• _MATERIAL PROVIDED_
........
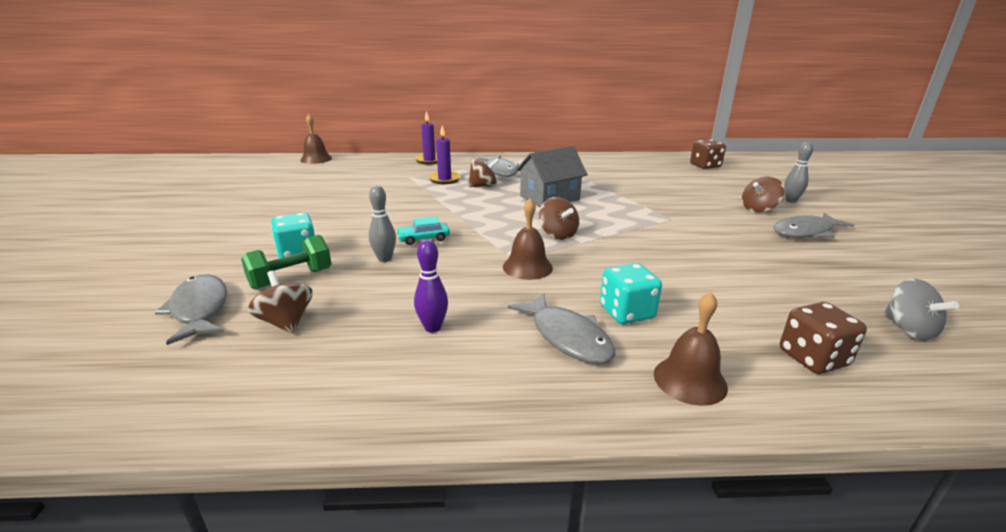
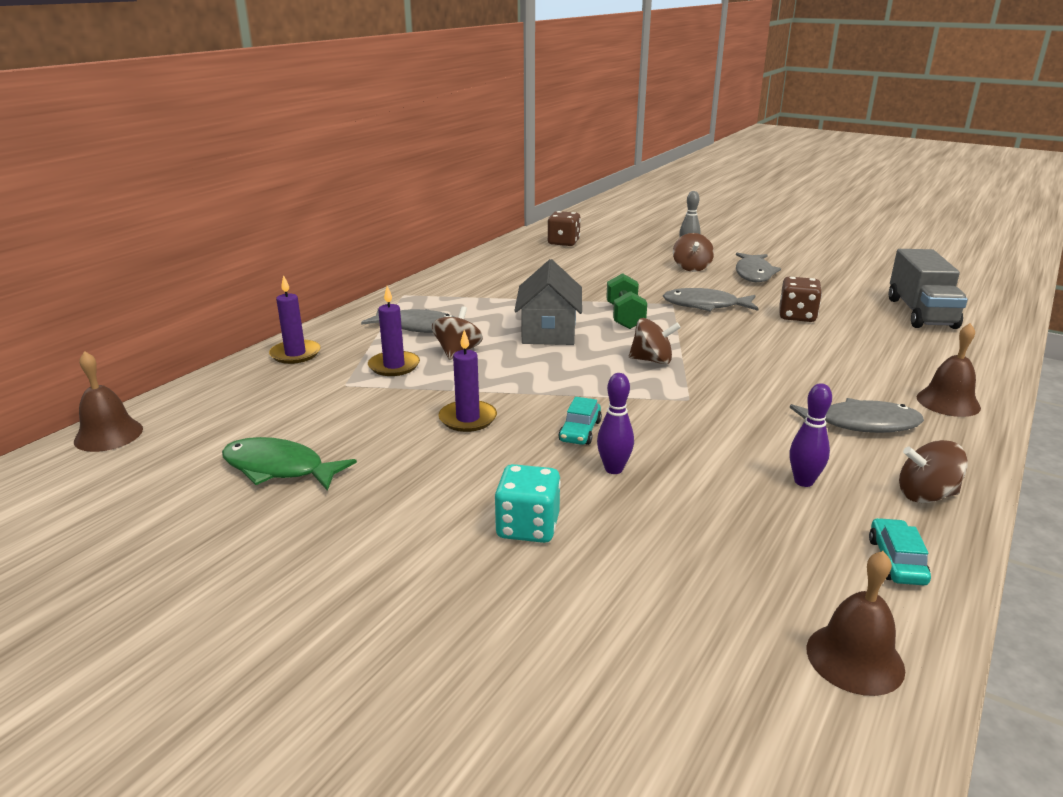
camera: 55 degrees left, 0 degrees up
(200, 309) = (639, 636): grey fish -> grey fish (705, 305)
(286, 322) = (728, 569): brown spinning top -> brown spinning top (926, 495)
(291, 279) = (609, 546): green dumbbell -> green dumbbell (625, 317)
(313, 190) = (279, 468): none -> green fish
(339, 392) = (896, 561): none -> turquoise car
(384, 259) = (613, 469): grey bowling pin -> purple bowling pin
(404, 209) = (468, 419): none -> purple candle
(527, 267) = (713, 398): brown bell -> brown bell (855, 658)
(626, 312) = (836, 387): turquoise dice -> none
(813, 358) = (940, 353): brown dice -> brown dice (797, 316)
(908, 329) = (920, 313): grey spinning top -> grey truck

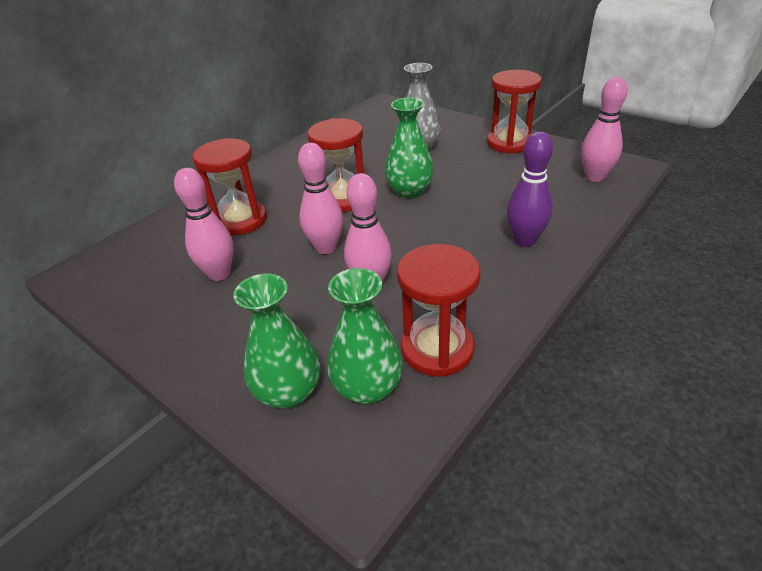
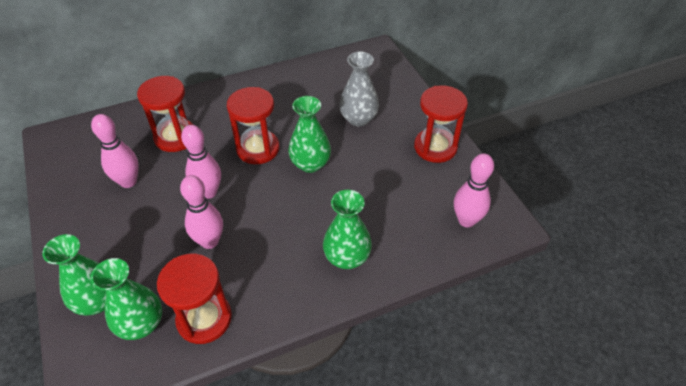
camera: 25 degrees right, 10 degrees up
(525, 240) = (347, 257): purple bowling pin -> green vase

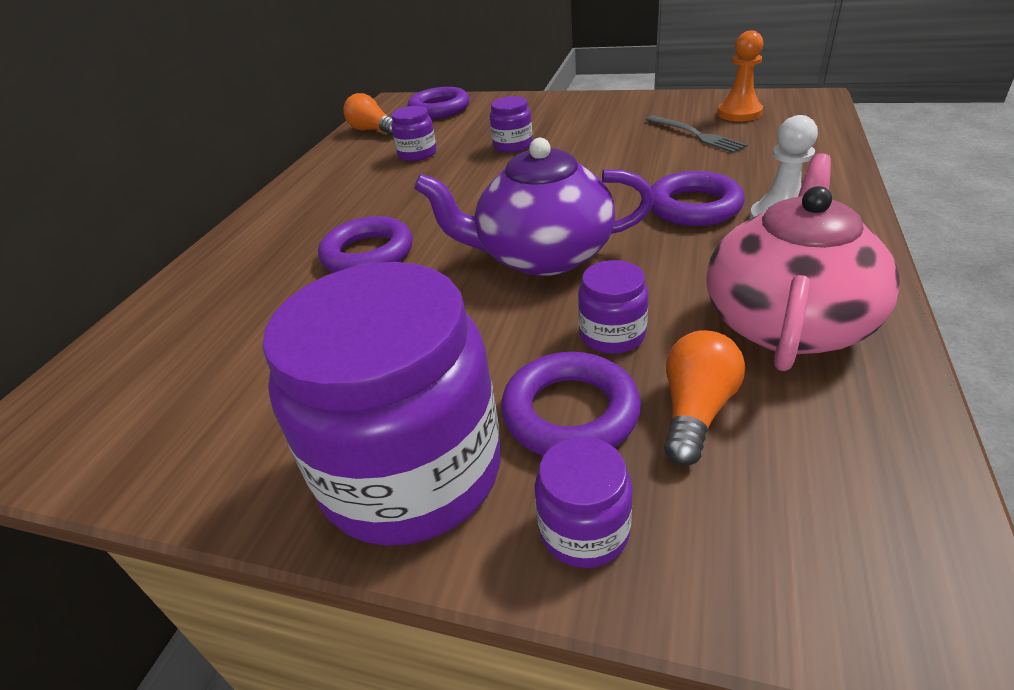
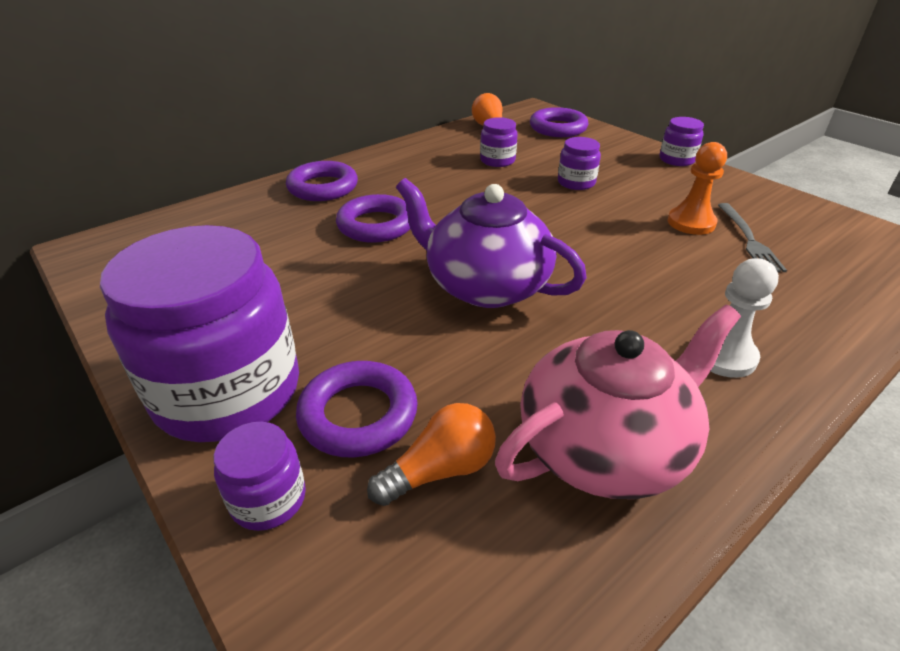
camera: 30 degrees right, 0 degrees up
(612, 335) = (456, 375): purple jar -> purple jar (677, 160)
(694, 207) = (658, 305): purple ring -> purple ring (323, 187)
(739, 113) = (822, 236): orange pawn -> orange pawn (691, 223)

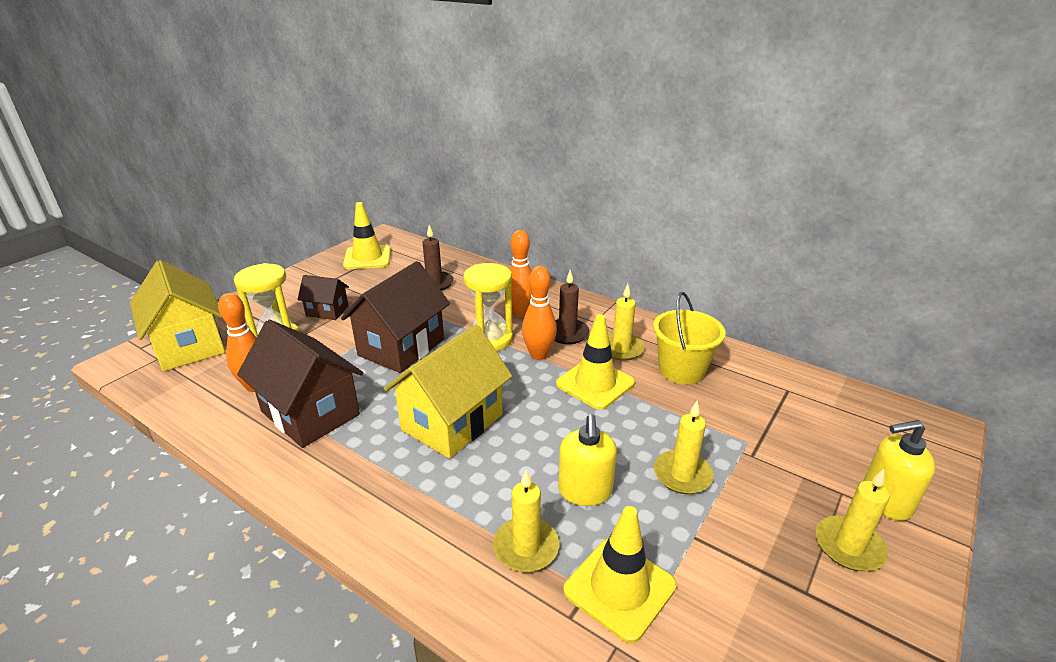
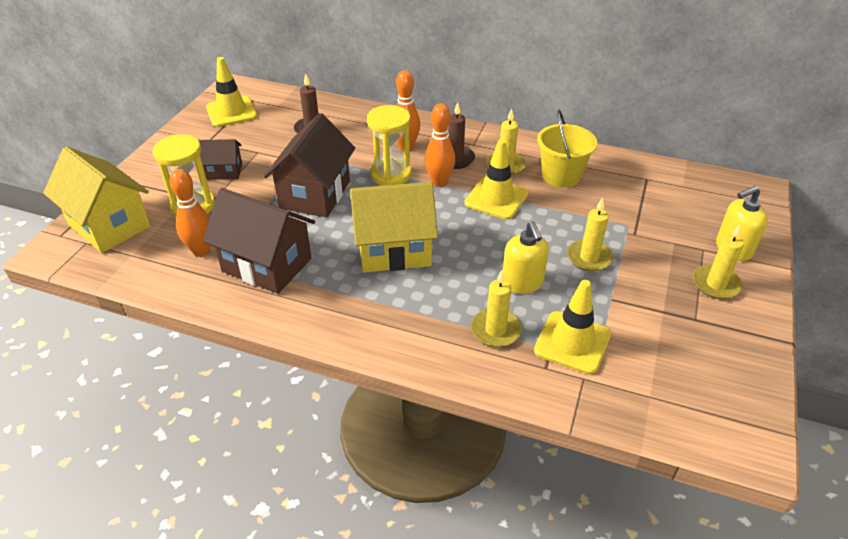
camera: 15 degrees left, 10 degrees up
(452, 422) = (394, 250): yellow house -> yellow house turned 60 degrees clockwise

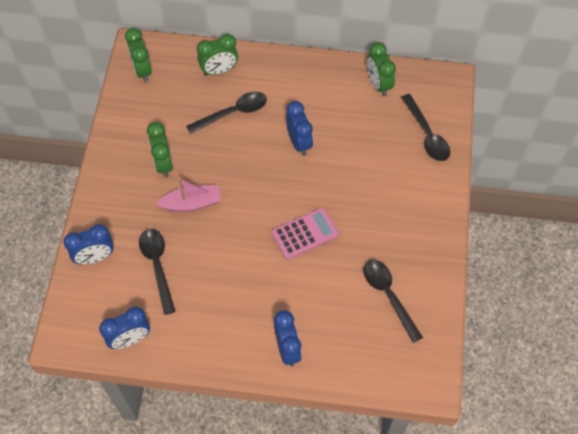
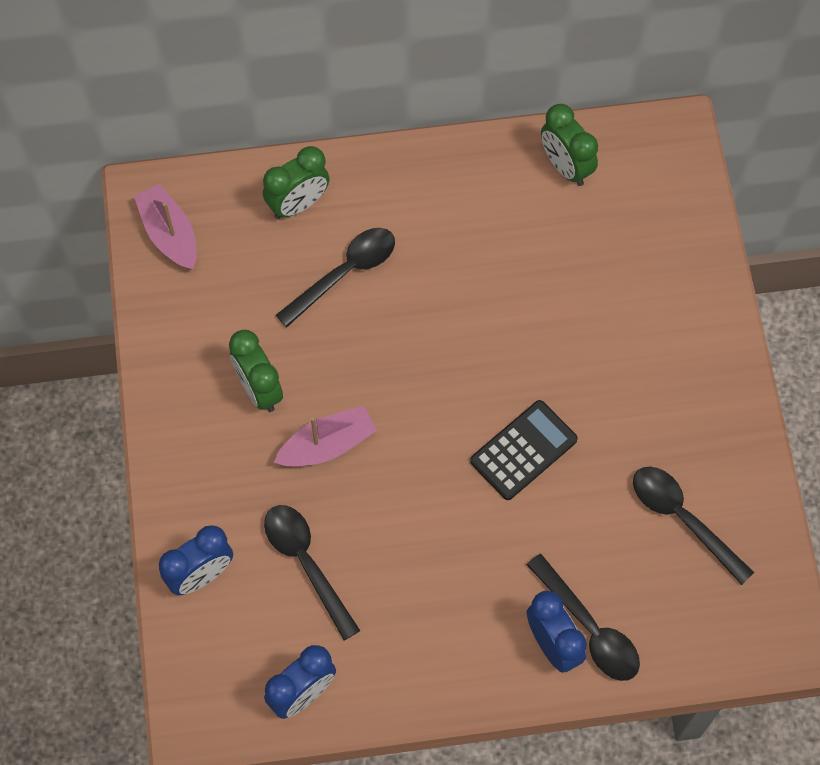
camera: 15 degrees left, 5 degrees up
(142, 70) = (169, 234): green clock -> pink boat
(299, 142) = (467, 299): blue clock -> none
(305, 233) = (523, 450): pink calculator -> black calculator
(427, 135) = (667, 236): black spoon -> black spoon (590, 628)

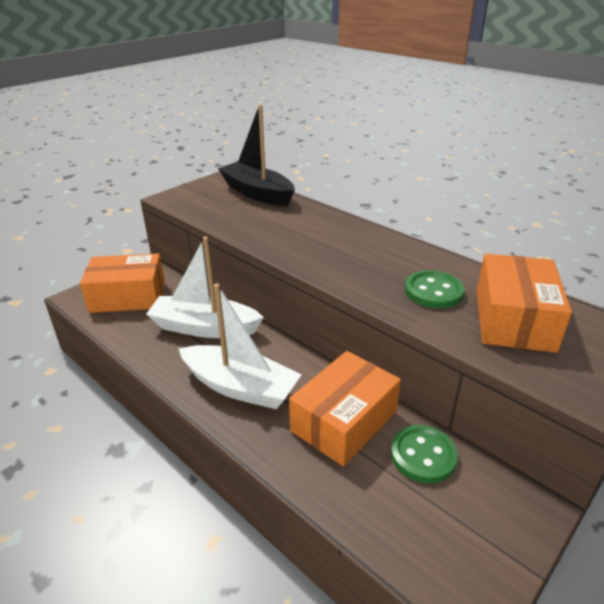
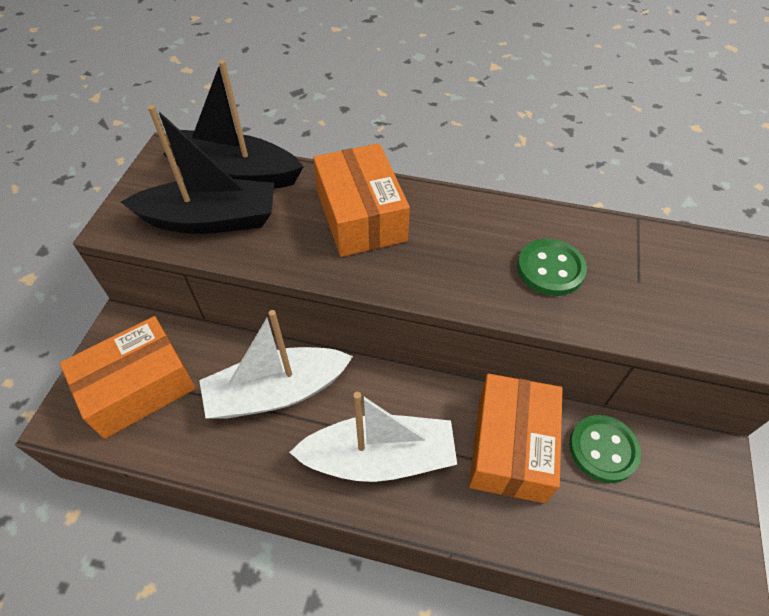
camera: 30 degrees left, 20 degrees up
(222, 208) = (210, 220): none -> black boat
(513, 319) = (645, 278): orange box -> orange box (361, 216)

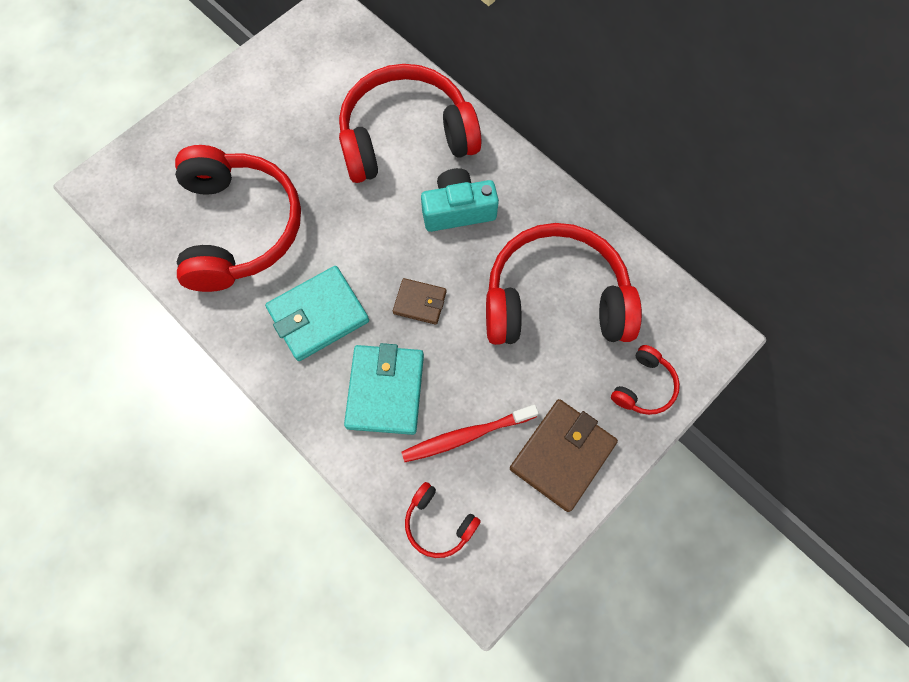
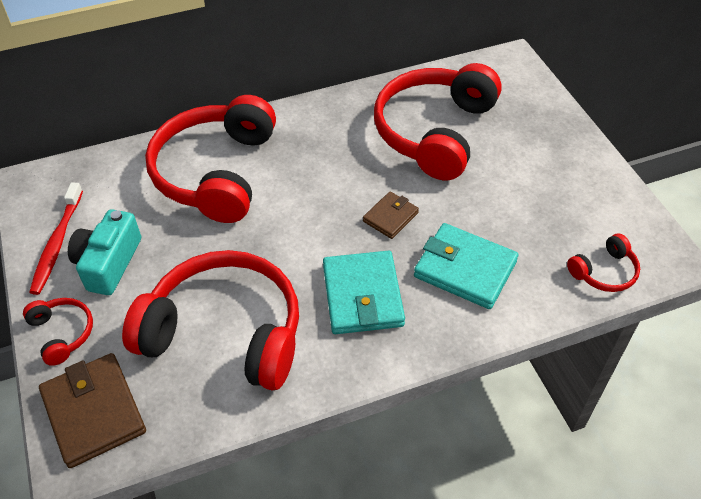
camera: 65 degrees left, 20 degrees down
(458, 210) = (315, 162): turquoise camera -> turquoise camera (109, 263)
(467, 435) = (531, 227): red toothbrush -> red toothbrush (57, 243)
(562, 455) = (572, 174): brown wallet -> brown wallet (94, 412)
(643, 386) = (533, 109): red headphones -> red headphones (62, 333)

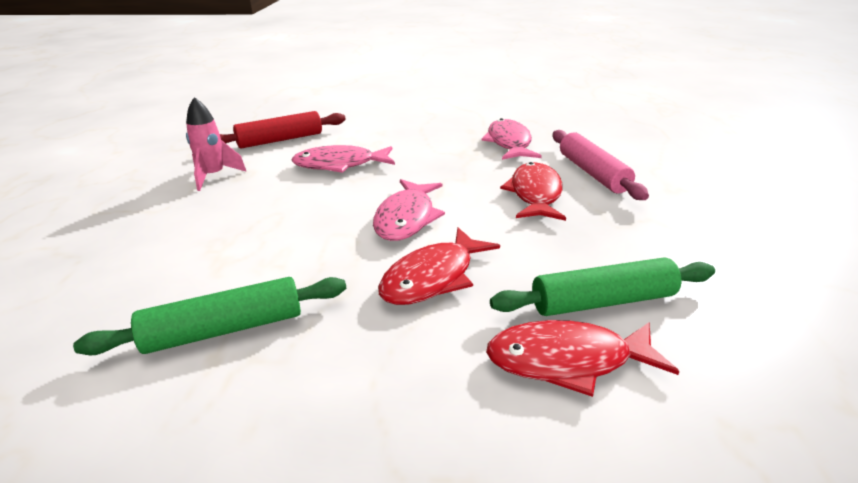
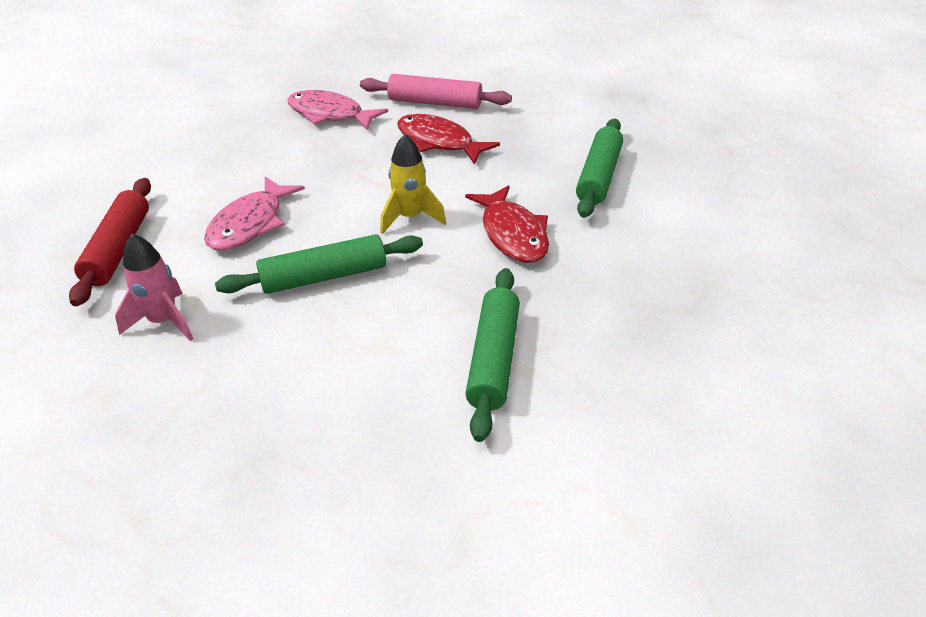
camera: 60 degrees left, 10 degrees up
(297, 210) = (324, 276): none -> green rolling pin
(406, 218) = (410, 218): pink fish -> yellow rocket
(567, 360) = (642, 214): red fish -> none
........
• _WHAT TO DO_
Every line from the one holding "(467, 435) = (531, 227): red" through the last line of the entries above, and nothing else, is to be restated word for word. Pictures stay out.

• _YOUR RESPONSE_
(467, 435) = (531, 227): red toothbrush -> red toothbrush (57, 243)
(562, 455) = (572, 174): brown wallet -> brown wallet (94, 412)
(643, 386) = (533, 109): red headphones -> red headphones (62, 333)

camera: 60 degrees left, 10 degrees up
(297, 210) = (324, 276): none -> green rolling pin
(406, 218) = (410, 218): pink fish -> yellow rocket
(567, 360) = (642, 214): red fish -> none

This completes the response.